= Problem requirements =
Using the material that follows, output exactly the lines from the one containing "capsule (orange) <79" through the one containing "fork (pink) <400 232 487 286> -> none", with both ends kept.
──────
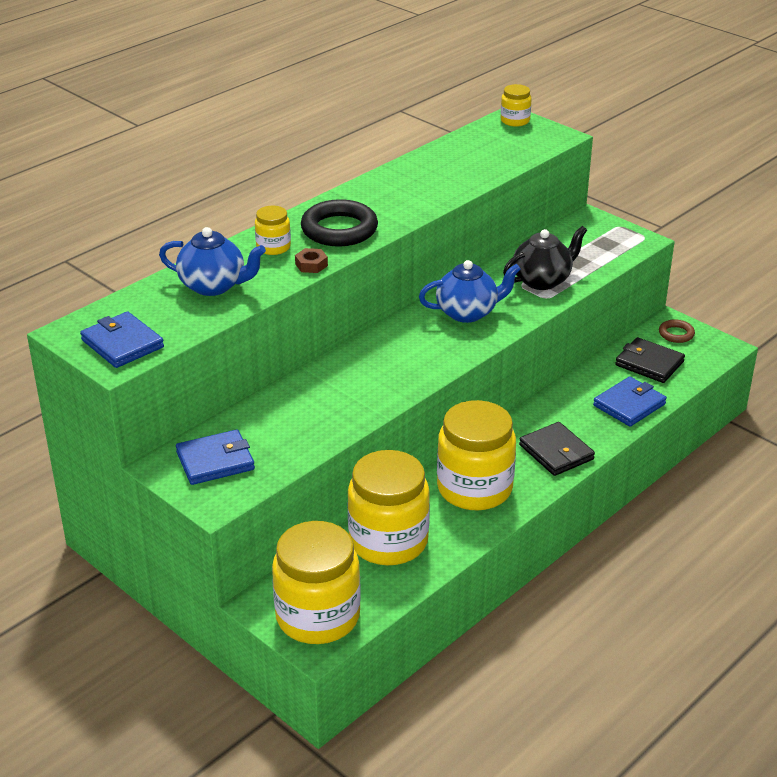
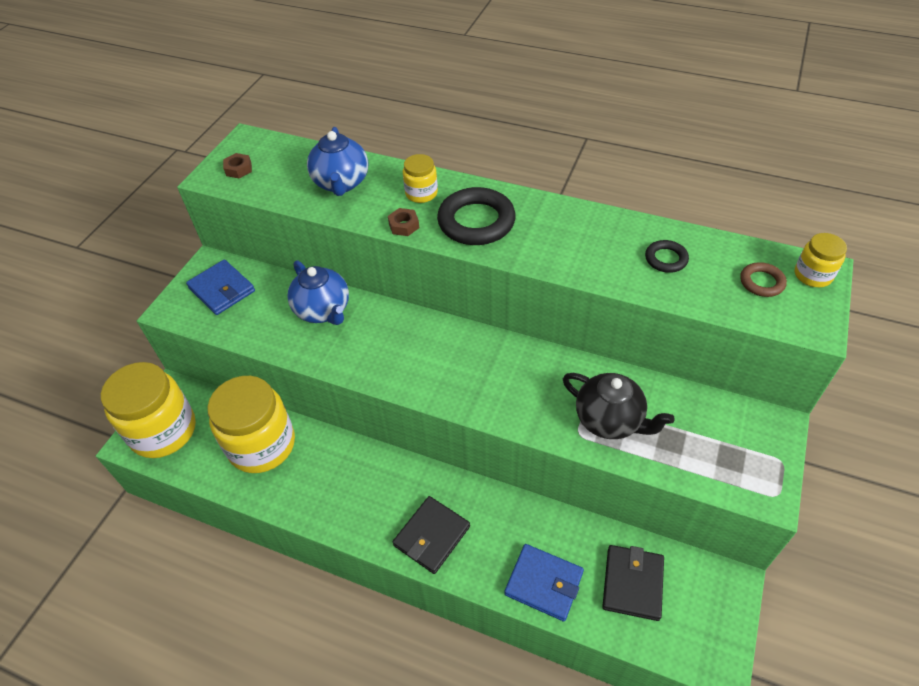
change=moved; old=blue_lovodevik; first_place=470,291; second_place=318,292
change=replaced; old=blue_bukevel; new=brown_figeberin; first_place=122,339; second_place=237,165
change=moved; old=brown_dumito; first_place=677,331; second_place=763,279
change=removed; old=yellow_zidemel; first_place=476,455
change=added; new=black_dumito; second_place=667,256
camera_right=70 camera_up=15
──────
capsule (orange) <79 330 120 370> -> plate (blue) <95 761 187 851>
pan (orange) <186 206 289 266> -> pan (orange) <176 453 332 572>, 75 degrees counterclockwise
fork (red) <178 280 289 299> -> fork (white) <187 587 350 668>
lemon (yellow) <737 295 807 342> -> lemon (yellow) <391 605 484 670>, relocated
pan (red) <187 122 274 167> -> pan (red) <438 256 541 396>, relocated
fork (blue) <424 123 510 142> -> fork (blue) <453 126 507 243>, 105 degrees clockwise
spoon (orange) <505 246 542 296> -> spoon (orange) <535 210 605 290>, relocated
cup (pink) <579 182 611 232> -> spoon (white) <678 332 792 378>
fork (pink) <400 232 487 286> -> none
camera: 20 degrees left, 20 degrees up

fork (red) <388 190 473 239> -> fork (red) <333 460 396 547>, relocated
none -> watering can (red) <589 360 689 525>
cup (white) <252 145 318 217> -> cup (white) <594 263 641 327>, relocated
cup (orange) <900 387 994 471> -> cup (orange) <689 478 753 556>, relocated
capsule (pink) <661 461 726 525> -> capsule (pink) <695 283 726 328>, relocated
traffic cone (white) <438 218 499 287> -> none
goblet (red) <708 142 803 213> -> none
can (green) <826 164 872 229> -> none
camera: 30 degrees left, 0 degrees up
──────
= Task solution =
capsule (orange) <79 330 120 370> -> plate (blue) <95 761 187 851>
pan (orange) <186 206 289 266> -> pan (orange) <176 453 332 572>, 75 degrees counterclockwise
fork (red) <178 280 289 299> -> fork (white) <187 587 350 668>
lemon (yellow) <737 295 807 342> -> lemon (yellow) <391 605 484 670>, relocated
pan (red) <187 122 274 167> -> pan (red) <438 256 541 396>, relocated
fork (blue) <424 123 510 142> -> fork (blue) <453 126 507 243>, 105 degrees clockwise
spoon (orange) <505 246 542 296> -> spoon (orange) <535 210 605 290>, relocated
cup (pink) <579 182 611 232> -> spoon (white) <678 332 792 378>
fork (pink) <400 232 487 286> -> none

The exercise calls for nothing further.